:: STORED DATA ::
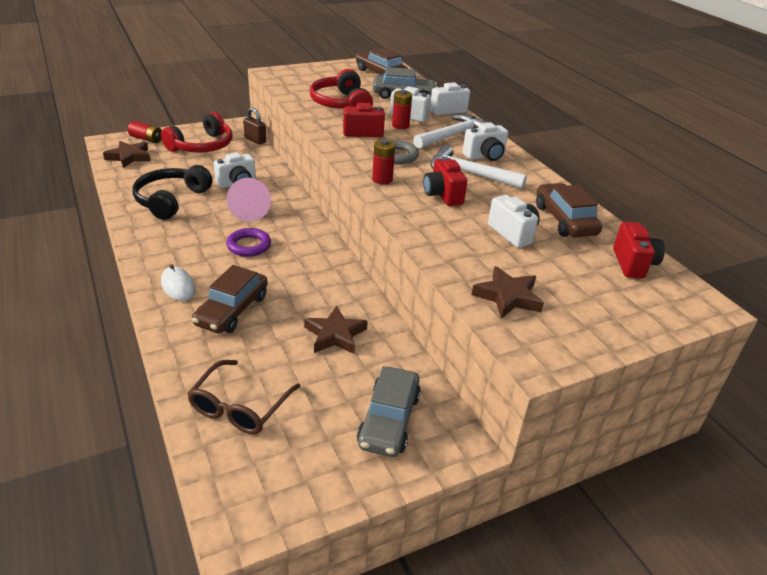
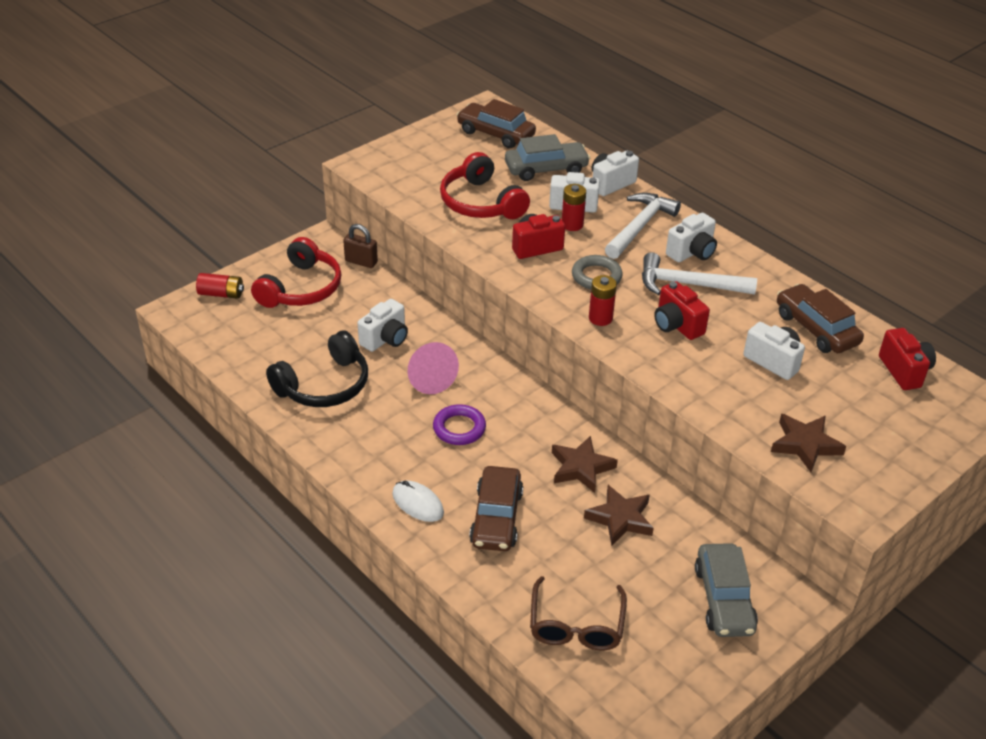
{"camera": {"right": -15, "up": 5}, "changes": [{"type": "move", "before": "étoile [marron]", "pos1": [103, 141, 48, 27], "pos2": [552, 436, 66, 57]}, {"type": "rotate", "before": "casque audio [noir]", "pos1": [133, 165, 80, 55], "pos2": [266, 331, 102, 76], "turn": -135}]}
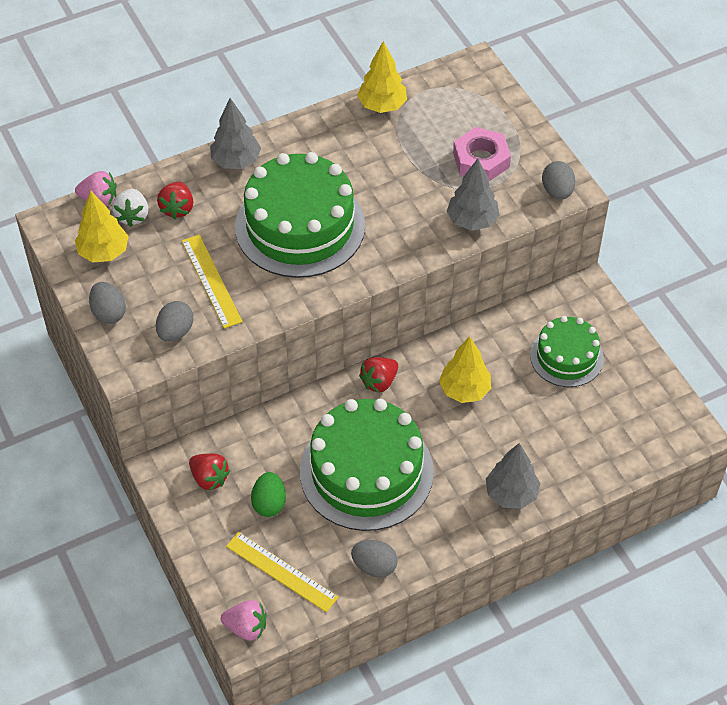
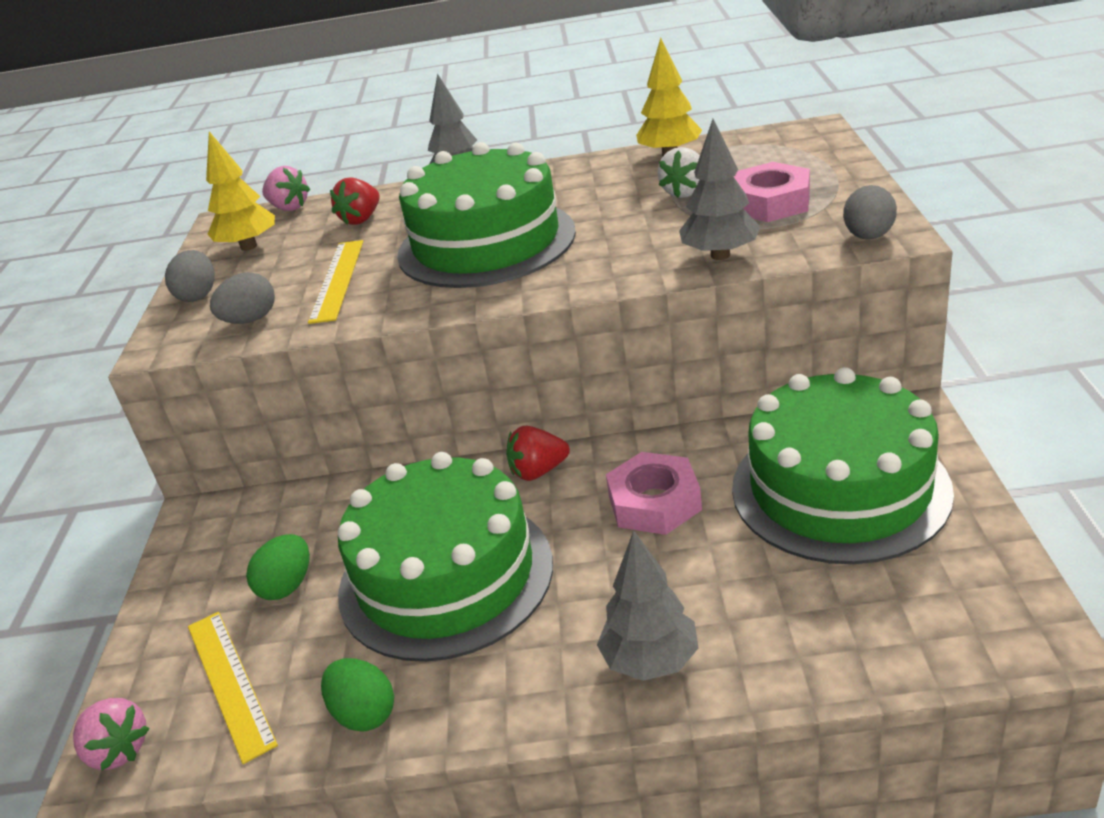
{"camera": {"right": 30, "up": -20}, "changes": [{"type": "move", "before": "fraise [blanc]", "pos1": [112, 189, 37, 38], "pos2": [657, 147, 43, 51]}, {"type": "delete", "before": "fraise [rouge]", "pos1": [189, 454, 41, 37]}, {"type": "recolor", "before": "œuf [gris]", "after": "œuf [vert]", "pos1": [351, 540, 47, 38], "pos2": [321, 658, 73, 74]}, {"type": "replace", "before": "arbre [jaune]", "after": "écrou [rose]", "pos1": [439, 337, 52, 66], "pos2": [606, 452, 96, 83]}, {"type": "resize", "before": "gâteau [vert]", "pos1": [530, 316, 74, 71], "pos2": [732, 367, 222, 197], "scale": 1.74}]}
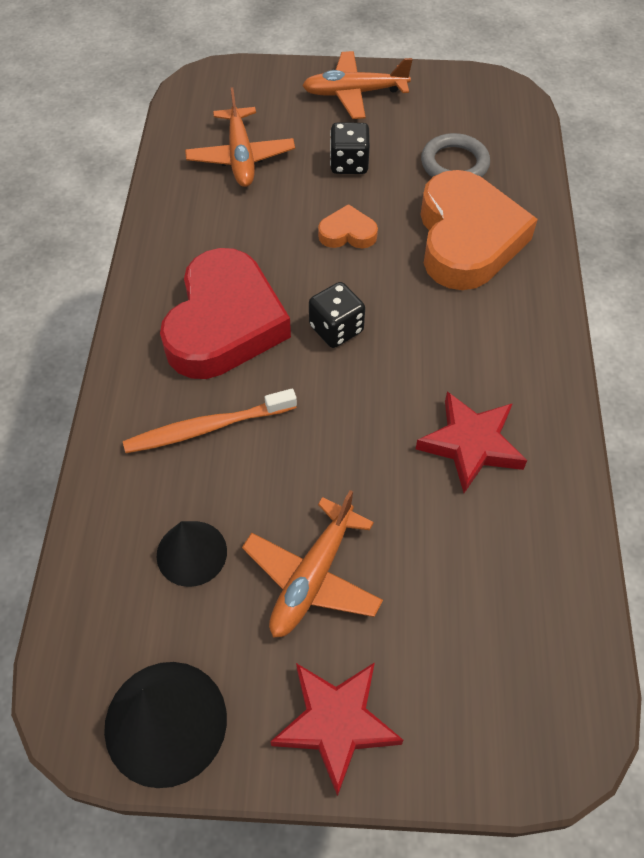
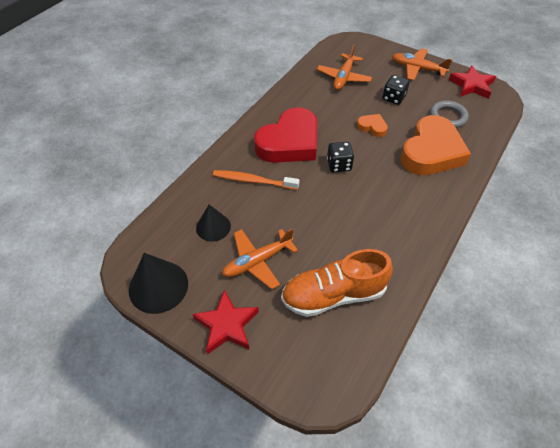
{"camera": {"right": 30, "up": -5}, "changes": [{"type": "move", "before": "étoile [rouge]", "pos1": [416, 391, 111, 102], "pos2": [449, 65, 47, 34]}, {"type": "insert", "after": "chaussure [orange]", "pos2": [281, 249, 112, 68]}]}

:: TASK GOAL ::
When you copy the lines above, drop the pictures and keep everything else exact.

:: EXERCISE RESULT ::
{"camera": {"right": -15, "up": 5}, "changes": [{"type": "move", "before": "étoile [marron]", "pos1": [103, 141, 48, 27], "pos2": [552, 436, 66, 57]}, {"type": "rotate", "before": "casque audio [noir]", "pos1": [133, 165, 80, 55], "pos2": [266, 331, 102, 76], "turn": -135}]}
{"camera": {"right": 30, "up": -20}, "changes": [{"type": "move", "before": "fraise [blanc]", "pos1": [112, 189, 37, 38], "pos2": [657, 147, 43, 51]}, {"type": "delete", "before": "fraise [rouge]", "pos1": [189, 454, 41, 37]}, {"type": "recolor", "before": "œuf [gris]", "after": "œuf [vert]", "pos1": [351, 540, 47, 38], "pos2": [321, 658, 73, 74]}, {"type": "replace", "before": "arbre [jaune]", "after": "écrou [rose]", "pos1": [439, 337, 52, 66], "pos2": [606, 452, 96, 83]}, {"type": "resize", "before": "gâteau [vert]", "pos1": [530, 316, 74, 71], "pos2": [732, 367, 222, 197], "scale": 1.74}]}
{"camera": {"right": 30, "up": -5}, "changes": [{"type": "move", "before": "étoile [rouge]", "pos1": [416, 391, 111, 102], "pos2": [449, 65, 47, 34]}, {"type": "insert", "after": "chaussure [orange]", "pos2": [281, 249, 112, 68]}]}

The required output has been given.